RECORDS SUPPLIED section start
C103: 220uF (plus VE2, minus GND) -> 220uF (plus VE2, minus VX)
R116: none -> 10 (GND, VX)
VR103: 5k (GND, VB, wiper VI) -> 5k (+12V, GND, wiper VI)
RECORDS SUPPLIED section end
RECORDS SUPPLIED section start
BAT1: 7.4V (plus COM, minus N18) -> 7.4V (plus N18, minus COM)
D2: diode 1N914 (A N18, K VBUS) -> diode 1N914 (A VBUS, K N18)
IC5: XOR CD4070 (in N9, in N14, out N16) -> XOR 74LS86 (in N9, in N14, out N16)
RECORDS SUPPLIED section end
__YOUR GOAL__
From the listing above, copy every line where the string "plus" is found.

__RESPONSE TO THE TASK__
C103: 220uF (plus VE2, minus GND) -> 220uF (plus VE2, minus VX)
BAT1: 7.4V (plus COM, minus N18) -> 7.4V (plus N18, minus COM)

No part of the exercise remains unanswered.